• _PROBLEM TO WORK ON_: The range runs from the line containing "SD1 pin CS: D8 -> D5" to the last line of the entries. Copy that range exactly, omitting pictures.

• _EXTRACTED ENTRIES_:

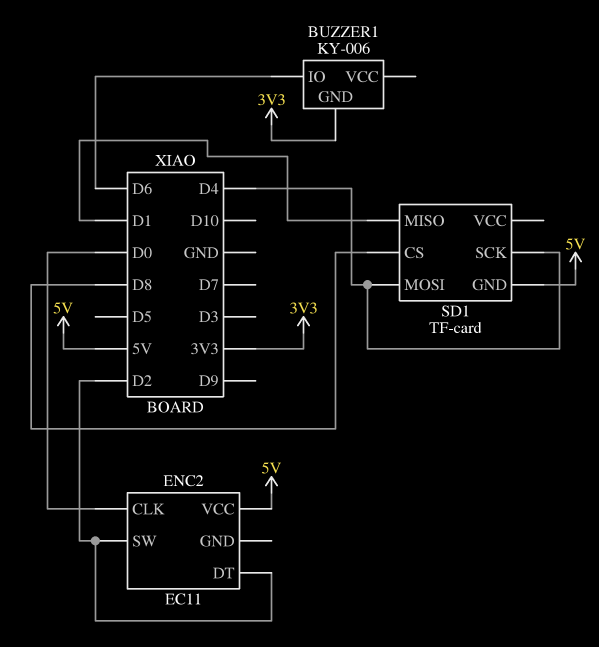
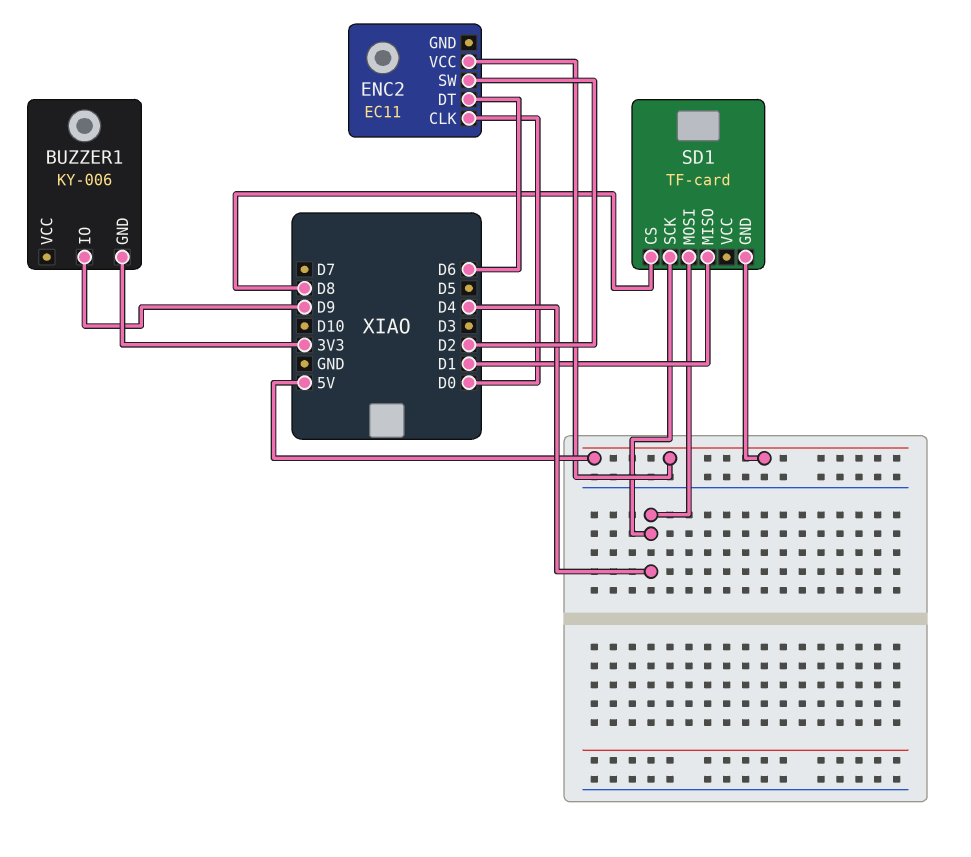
BUZZER1 pin IO: D6 -> D9
ENC2 pin DT: D2 -> D6

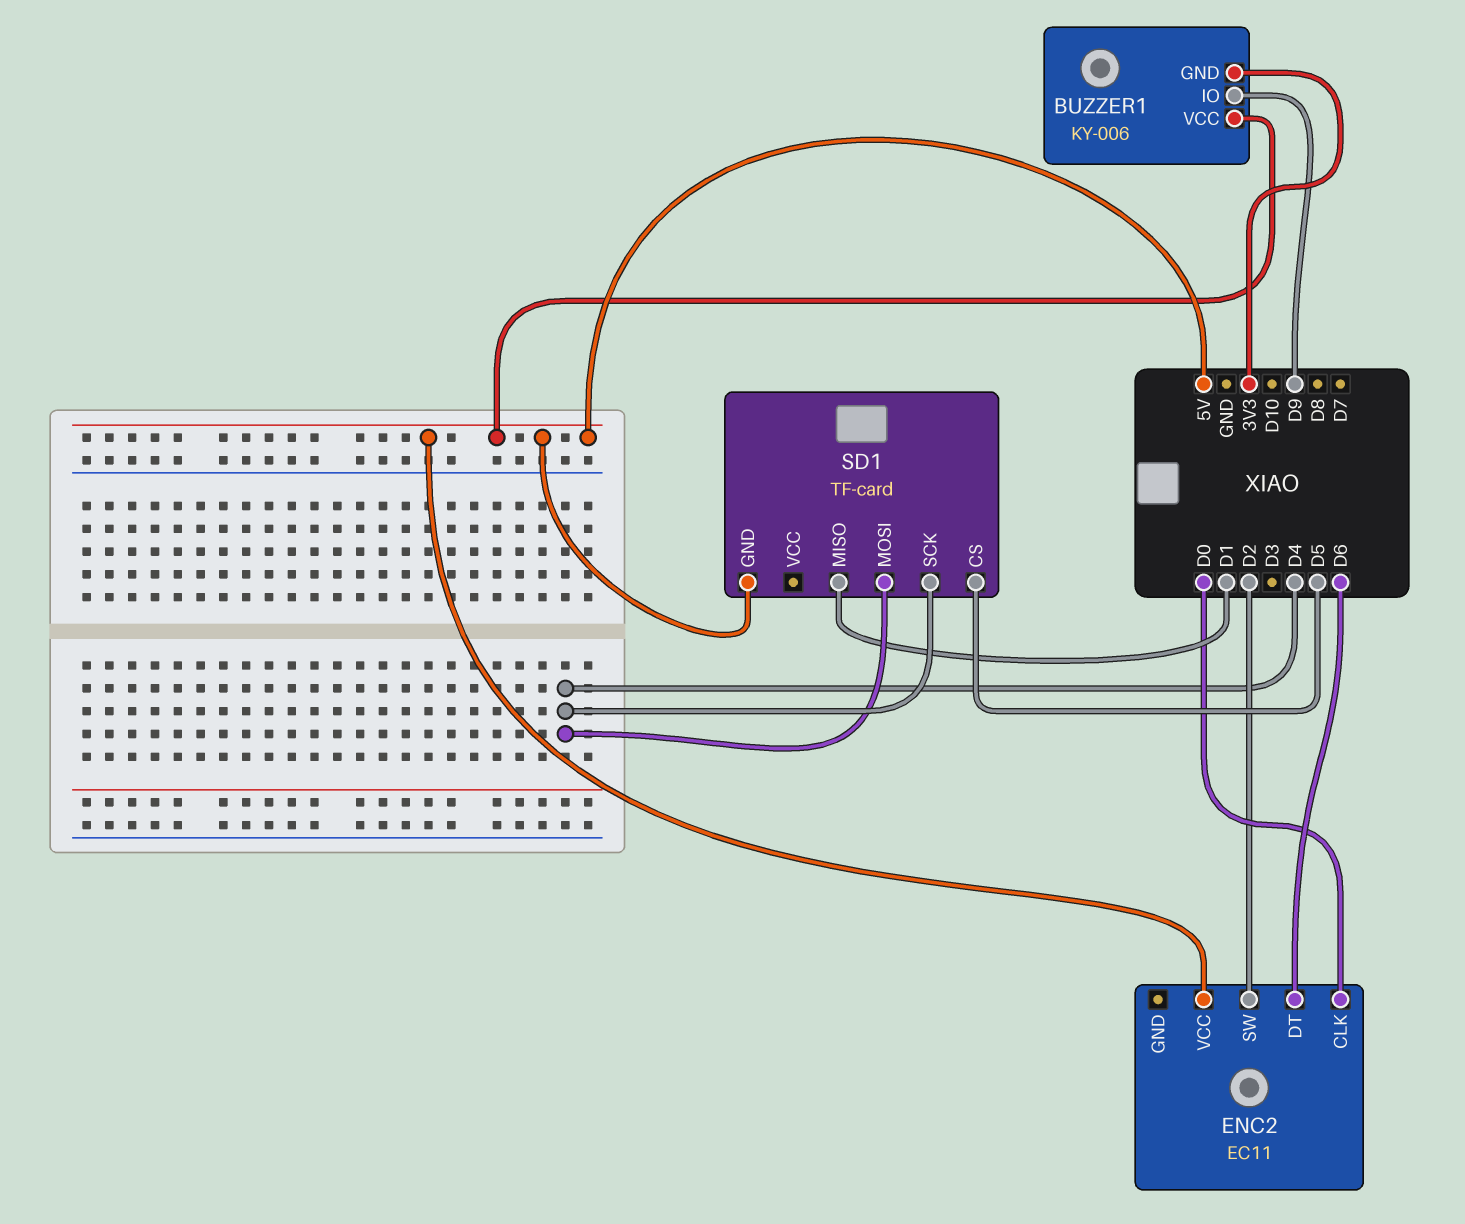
BUZZER1 pin VCC: none -> 5V
SD1 pin CS: D8 -> D5

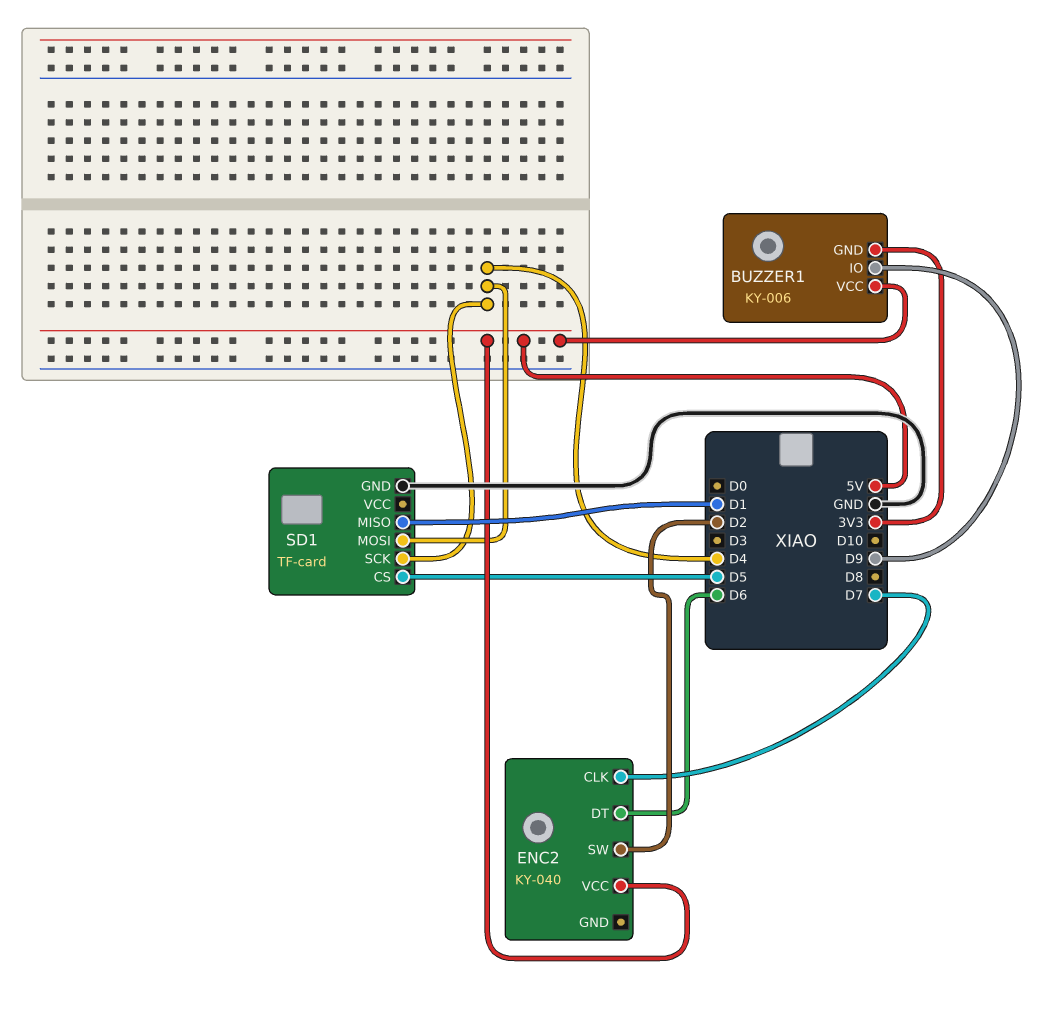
ENC2: EC11 -> KY-040
ENC2 pin CLK: D0 -> D7
SD1 pin GND: 5V -> GND

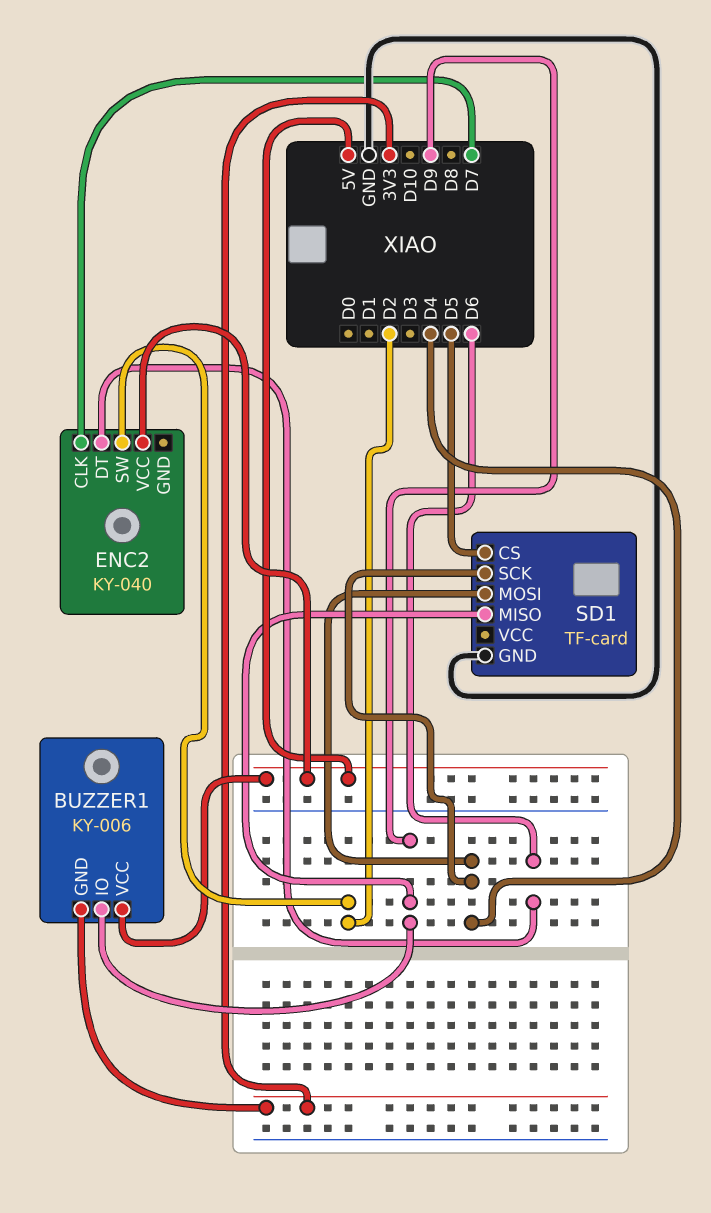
SD1 pin MISO: D1 -> D9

• _SOLVED PROBLEM_:
SD1 pin CS: D8 -> D5

ENC2: EC11 -> KY-040
ENC2 pin CLK: D0 -> D7
SD1 pin GND: 5V -> GND

SD1 pin MISO: D1 -> D9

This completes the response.